▸ EXERCISE INPUTS

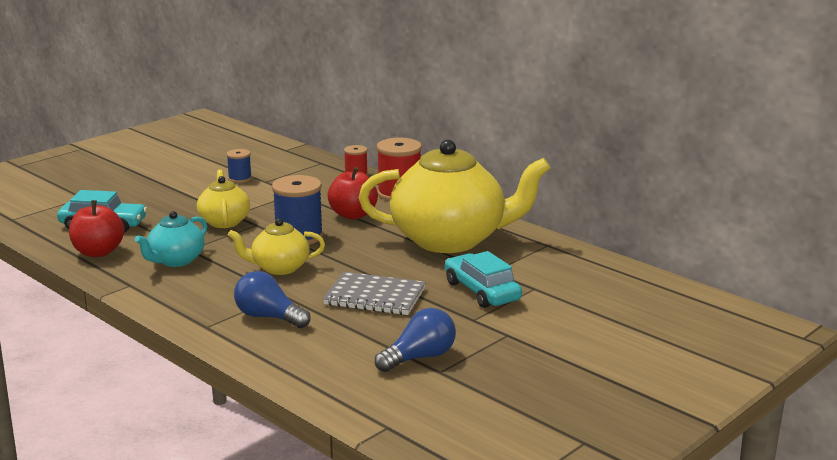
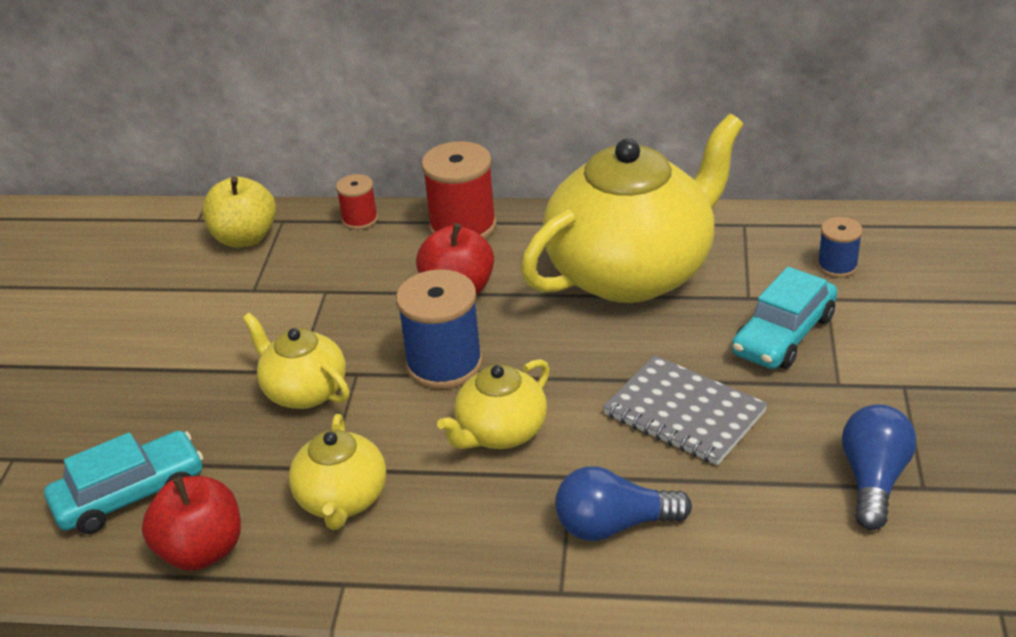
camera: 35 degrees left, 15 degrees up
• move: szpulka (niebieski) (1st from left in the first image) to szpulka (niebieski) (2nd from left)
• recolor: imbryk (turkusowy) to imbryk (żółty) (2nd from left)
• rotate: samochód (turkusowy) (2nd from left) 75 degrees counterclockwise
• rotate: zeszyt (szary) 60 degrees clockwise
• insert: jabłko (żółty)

▸ EXERCISE OBJECTIVE
Above is a listing with pictures. Write it out exactly without them.

▸ SOLUTION TO THIS TASK
camera: 35 degrees left, 15 degrees up
• move: szpulka (niebieski) (1st from left in the first image) to szpulka (niebieski) (2nd from left)
• recolor: imbryk (turkusowy) to imbryk (żółty) (2nd from left)
• rotate: samochód (turkusowy) (2nd from left) 75 degrees counterclockwise
• rotate: zeszyt (szary) 60 degrees clockwise
• insert: jabłko (żółty)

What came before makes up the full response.